Problem:
Wherever the word "minus" appears in a line of the records, copy that line.

Supplied entries section start

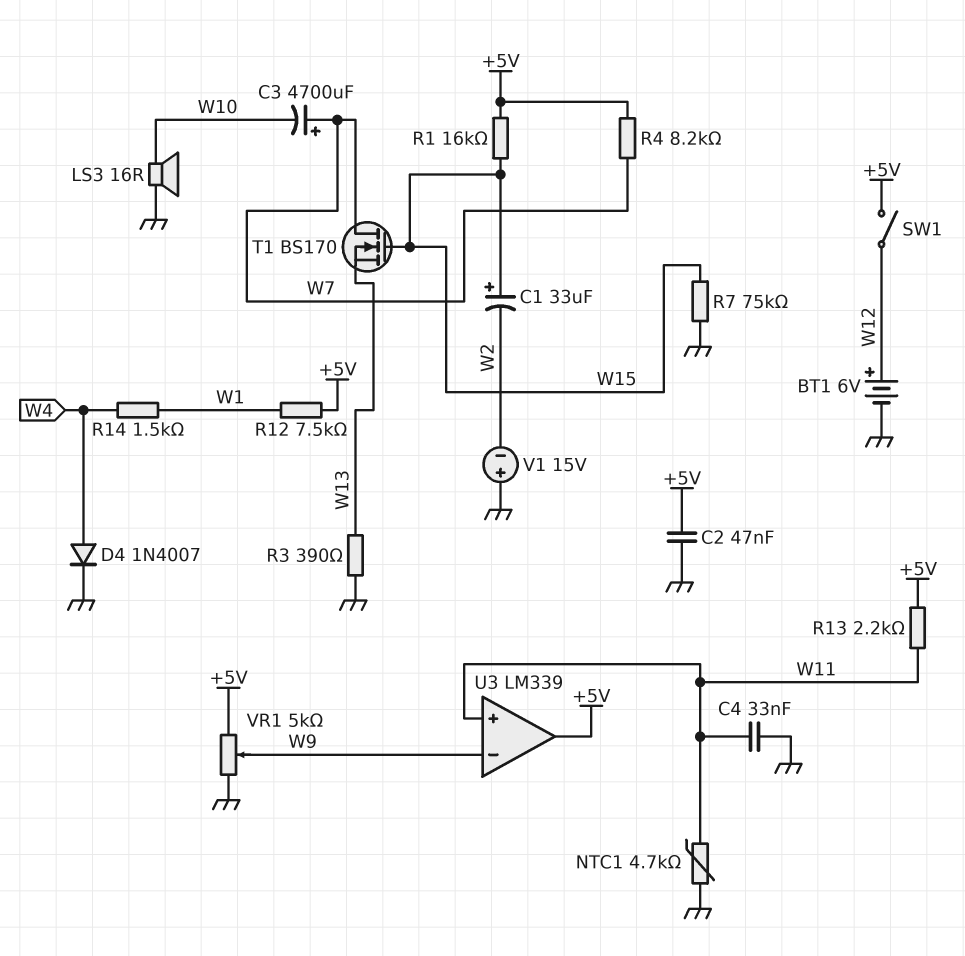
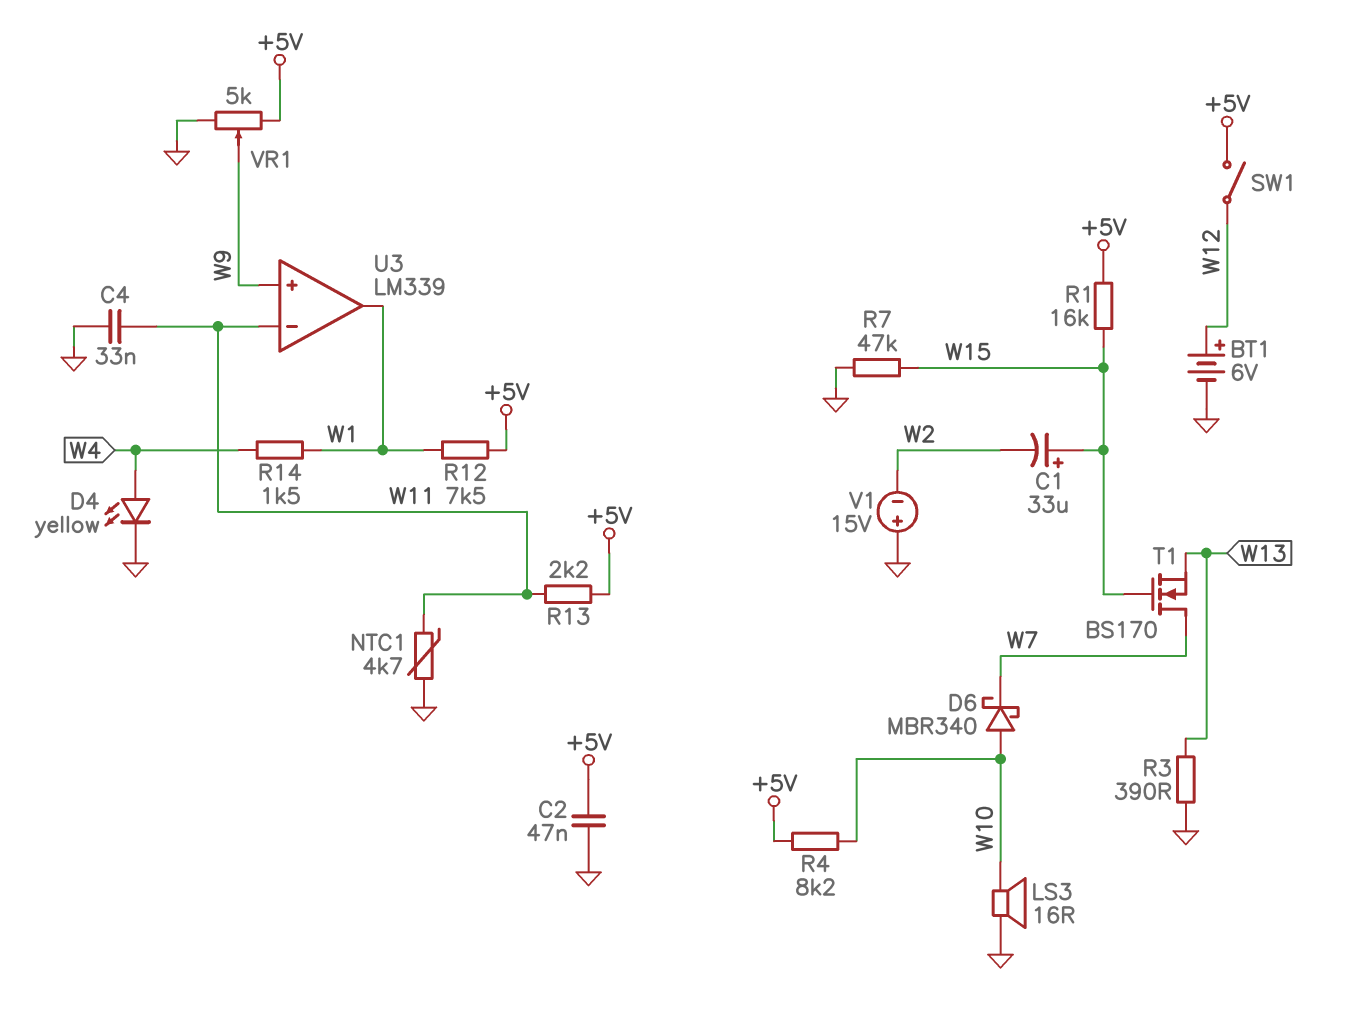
C3: 4700uF (plus W7, minus W10) -> none
D4: diode 1N4007 (A W4, K GND) -> LED yellow (A W4, K GND)
D6: none -> schottky MBR340 (A W10, K W7)
R4: 8.2k (+5V, W7) -> 8.2k (+5V, W10)
R7: 75k (GND, W15) -> 47k (GND, W15)
U3 pin in+: W11 -> W9
U3 pin in-: W9 -> W11
U3 pin out: +5V -> W1

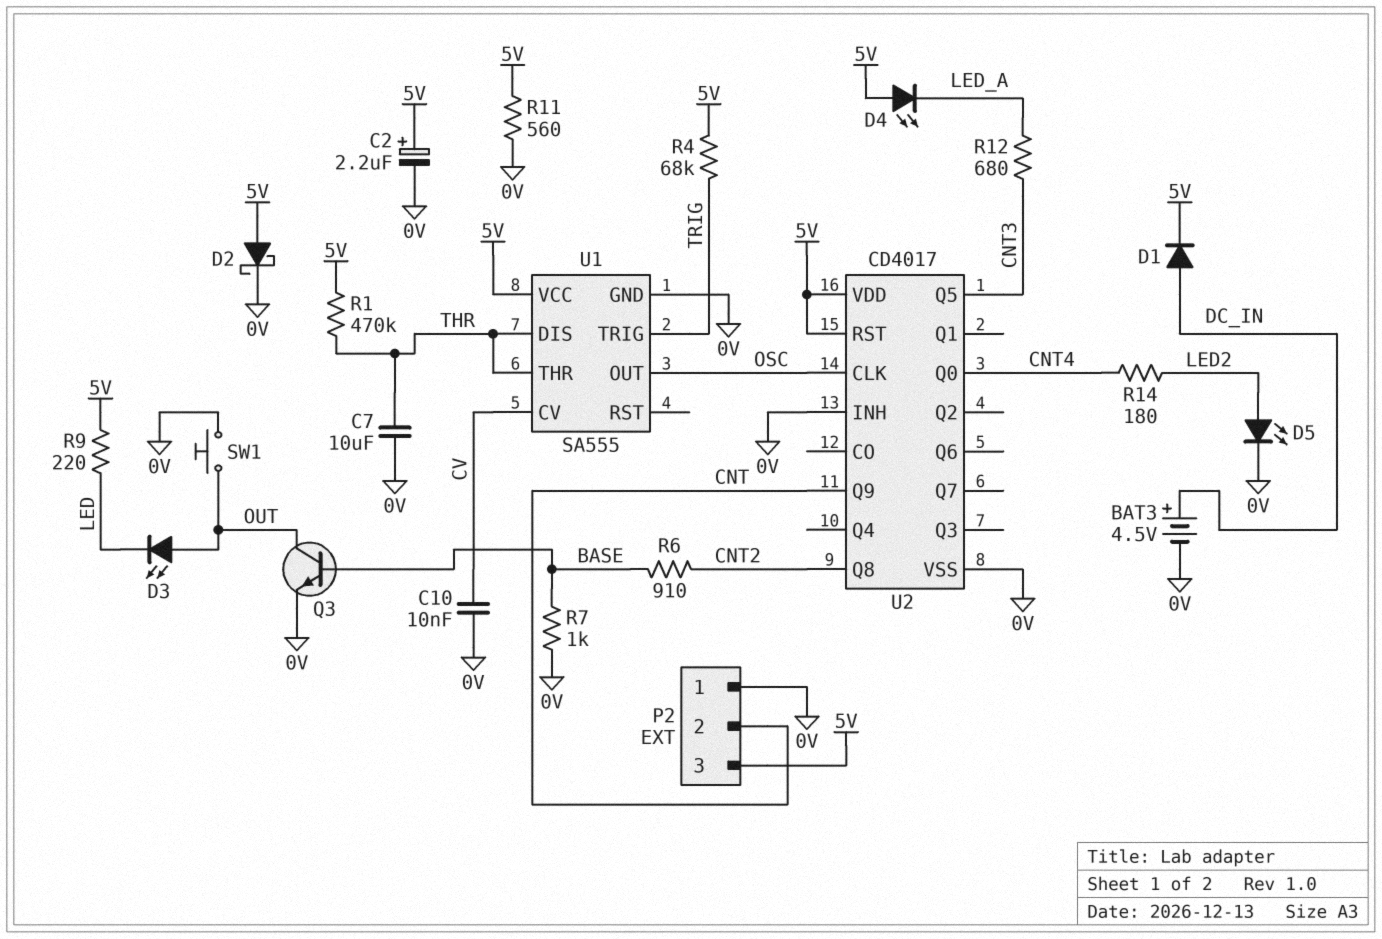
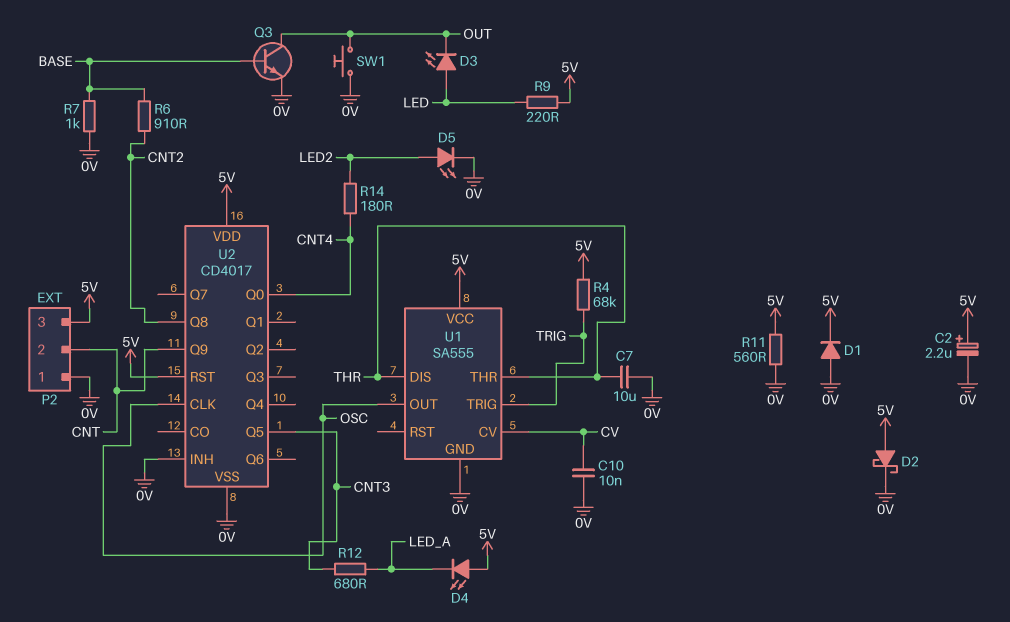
BAT3: 4.5V (plus DC_IN, minus 0V) -> none
D1: diode (A DC_IN, K 5V) -> diode (A 0V, K 5V)
D3: LED (A OUT, K LED) -> LED (A LED, K OUT)
R1: 470k (5V, THR) -> none

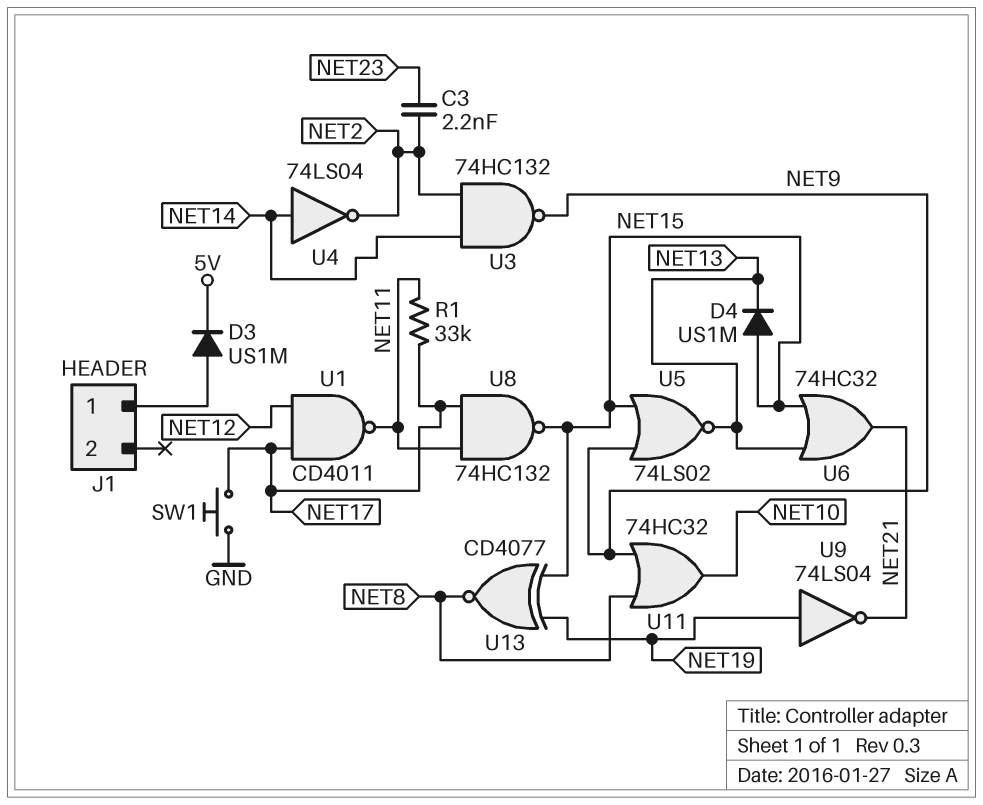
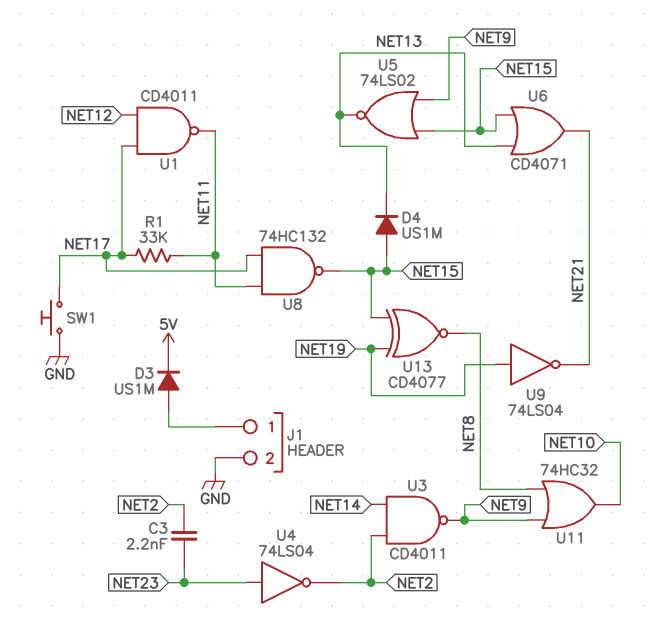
J1 pin 2: none -> GND
U3: NAND 74HC132 (in NET2, in NET14, out NET9) -> NAND CD4011 (in NET2, in NET14, out NET9)
U4: NOT 74LS04 (in NET14, out NET2) -> NOT 74LS04 (in NET23, out NET2)
U6: OR 74HC32 (in NET13, in NET15, out NET21) -> OR CD4071 (in NET13, in NET15, out NET21)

Supplied entries section end

Answer for this exercise:
C3: 4700uF (plus W7, minus W10) -> none
BAT3: 4.5V (plus DC_IN, minus 0V) -> none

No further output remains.